*Work instruction*. The copy must match the data below line for line and contain no images.

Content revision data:
+ + + + +
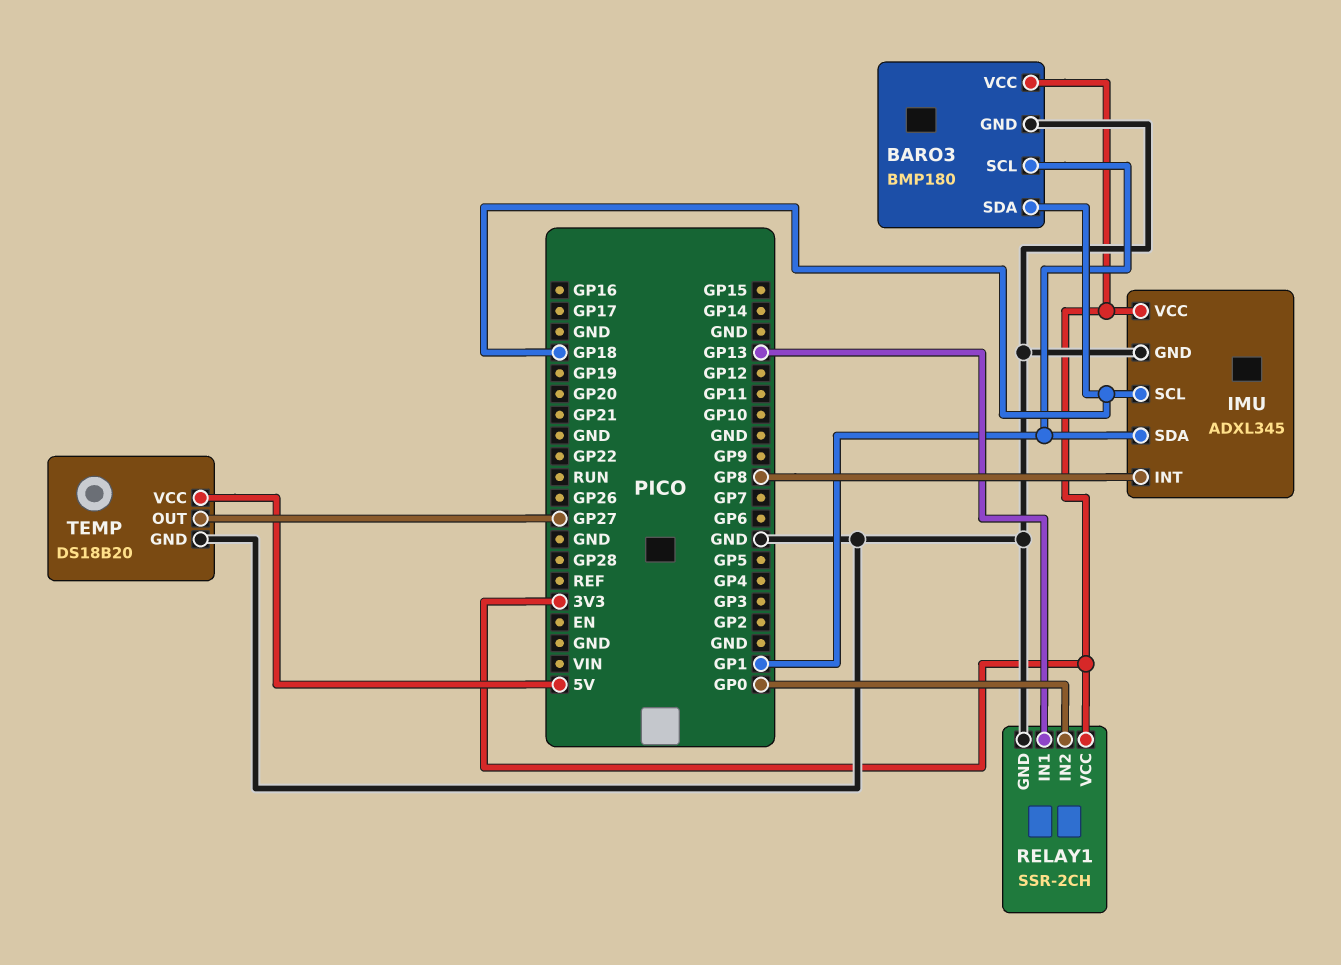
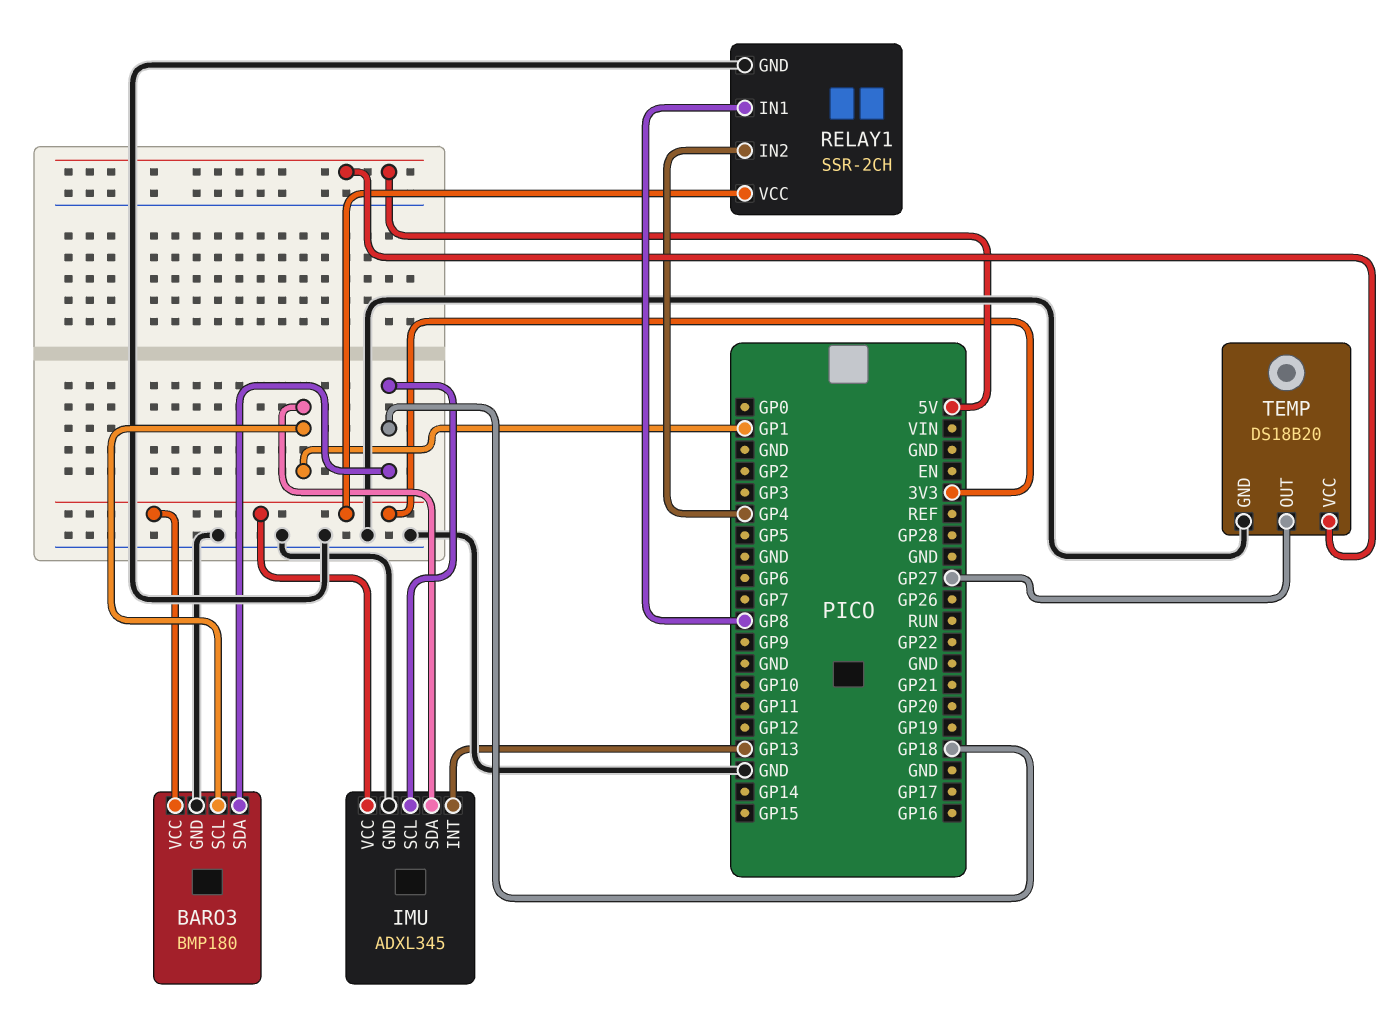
IMU pin INT: GP8 -> GP13
RELAY1 pin IN1: GP13 -> GP8
RELAY1 pin IN2: GP0 -> GP4

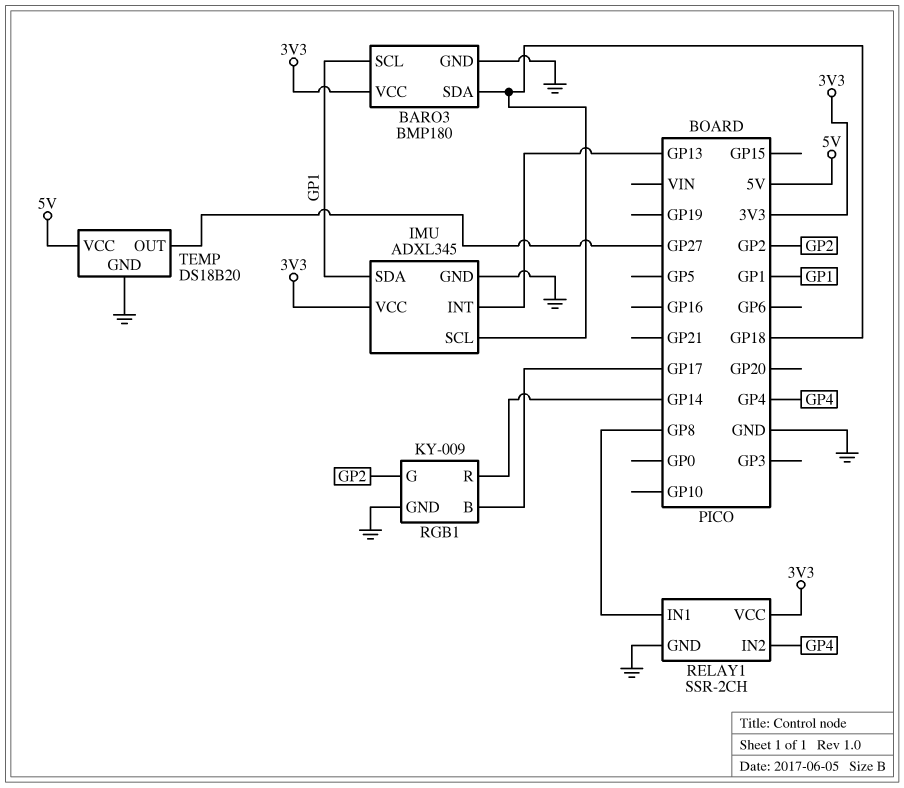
RGB1: none -> KY-009
RGB1 pin B: none -> GP17
RGB1 pin G: none -> GP2
RGB1 pin GND: none -> GND
RGB1 pin R: none -> GP14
+ + + + +
*Task answer*.
IMU pin INT: GP8 -> GP13
RELAY1 pin IN1: GP13 -> GP8
RELAY1 pin IN2: GP0 -> GP4

RGB1: none -> KY-009
RGB1 pin B: none -> GP17
RGB1 pin G: none -> GP2
RGB1 pin GND: none -> GND
RGB1 pin R: none -> GP14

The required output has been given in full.